*** Opening of Records for this exercise ***
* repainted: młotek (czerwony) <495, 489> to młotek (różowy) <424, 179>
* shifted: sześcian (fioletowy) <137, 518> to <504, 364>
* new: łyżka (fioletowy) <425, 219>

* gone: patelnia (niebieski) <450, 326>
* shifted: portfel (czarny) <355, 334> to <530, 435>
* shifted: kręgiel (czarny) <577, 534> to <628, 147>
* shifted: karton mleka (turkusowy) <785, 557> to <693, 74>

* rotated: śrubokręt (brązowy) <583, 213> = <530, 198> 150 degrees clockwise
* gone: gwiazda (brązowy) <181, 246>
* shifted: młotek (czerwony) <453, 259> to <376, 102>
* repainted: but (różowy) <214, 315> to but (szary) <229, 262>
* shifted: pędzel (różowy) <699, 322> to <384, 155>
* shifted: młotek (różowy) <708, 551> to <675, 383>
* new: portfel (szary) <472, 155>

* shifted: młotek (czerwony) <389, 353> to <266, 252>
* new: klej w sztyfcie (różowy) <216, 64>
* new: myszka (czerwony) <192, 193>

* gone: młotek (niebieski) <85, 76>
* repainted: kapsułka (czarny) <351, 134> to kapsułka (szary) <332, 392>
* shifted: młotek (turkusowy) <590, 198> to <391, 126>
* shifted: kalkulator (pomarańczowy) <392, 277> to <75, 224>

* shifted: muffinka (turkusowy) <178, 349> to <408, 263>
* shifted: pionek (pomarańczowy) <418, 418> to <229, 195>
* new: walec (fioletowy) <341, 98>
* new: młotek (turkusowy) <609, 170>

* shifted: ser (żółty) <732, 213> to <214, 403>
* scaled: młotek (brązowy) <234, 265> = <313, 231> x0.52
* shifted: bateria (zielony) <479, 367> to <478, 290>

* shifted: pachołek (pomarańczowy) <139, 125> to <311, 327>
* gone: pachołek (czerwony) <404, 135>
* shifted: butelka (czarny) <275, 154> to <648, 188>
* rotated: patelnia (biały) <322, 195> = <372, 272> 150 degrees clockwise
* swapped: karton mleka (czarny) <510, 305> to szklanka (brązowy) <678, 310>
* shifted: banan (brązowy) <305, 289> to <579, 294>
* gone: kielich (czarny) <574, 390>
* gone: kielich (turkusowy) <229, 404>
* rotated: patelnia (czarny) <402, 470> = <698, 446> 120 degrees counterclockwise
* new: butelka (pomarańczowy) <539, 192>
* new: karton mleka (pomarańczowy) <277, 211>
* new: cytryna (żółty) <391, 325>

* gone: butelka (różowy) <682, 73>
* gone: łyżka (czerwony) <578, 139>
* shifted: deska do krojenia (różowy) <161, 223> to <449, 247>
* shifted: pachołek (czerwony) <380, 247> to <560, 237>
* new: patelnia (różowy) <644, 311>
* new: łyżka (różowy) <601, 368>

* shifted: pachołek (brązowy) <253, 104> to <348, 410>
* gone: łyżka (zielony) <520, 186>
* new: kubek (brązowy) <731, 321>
*** Close of Records for this exercise ***
Exercise: From the first line of the records above to the line that contains "to <384, 155>", quote each line exactly.

Written response:
* repainted: młotek (czerwony) <495, 489> to młotek (różowy) <424, 179>
* shifted: sześcian (fioletowy) <137, 518> to <504, 364>
* new: łyżka (fioletowy) <425, 219>

* gone: patelnia (niebieski) <450, 326>
* shifted: portfel (czarny) <355, 334> to <530, 435>
* shifted: kręgiel (czarny) <577, 534> to <628, 147>
* shifted: karton mleka (turkusowy) <785, 557> to <693, 74>

* rotated: śrubokręt (brązowy) <583, 213> = <530, 198> 150 degrees clockwise
* gone: gwiazda (brązowy) <181, 246>
* shifted: młotek (czerwony) <453, 259> to <376, 102>
* repainted: but (różowy) <214, 315> to but (szary) <229, 262>
* shifted: pędzel (różowy) <699, 322> to <384, 155>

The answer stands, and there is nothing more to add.